> _Prompt_
Pick up at the line with "J103 pin 2: GND -> VA". Write it out exactly, along with each later line through the end of the data, and nothing more.

START Data shown

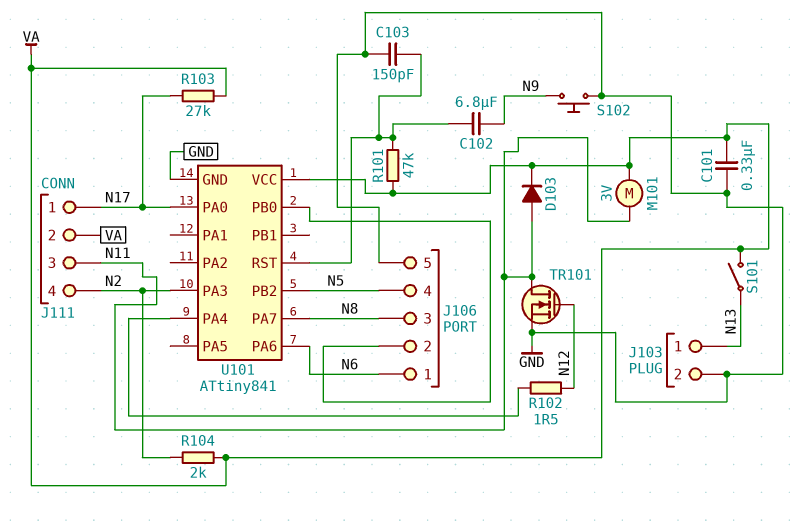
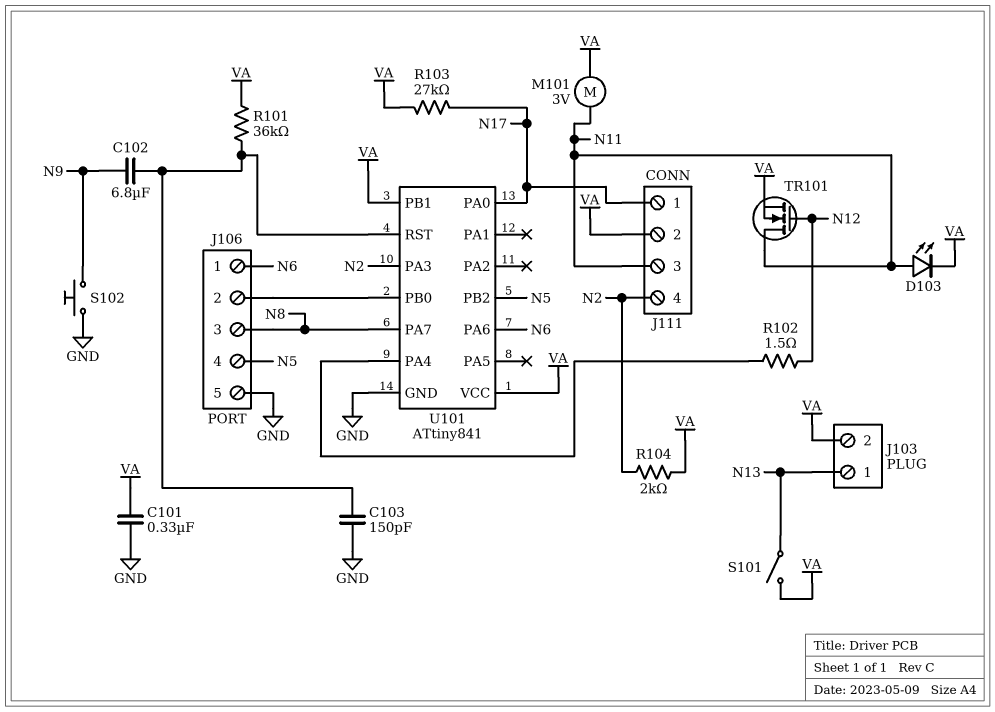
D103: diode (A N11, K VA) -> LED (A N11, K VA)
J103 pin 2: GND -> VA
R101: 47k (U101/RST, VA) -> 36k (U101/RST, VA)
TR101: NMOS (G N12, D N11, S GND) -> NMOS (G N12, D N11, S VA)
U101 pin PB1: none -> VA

END Data shown

> _Answer below_
J103 pin 2: GND -> VA
R101: 47k (U101/RST, VA) -> 36k (U101/RST, VA)
TR101: NMOS (G N12, D N11, S GND) -> NMOS (G N12, D N11, S VA)
U101 pin PB1: none -> VA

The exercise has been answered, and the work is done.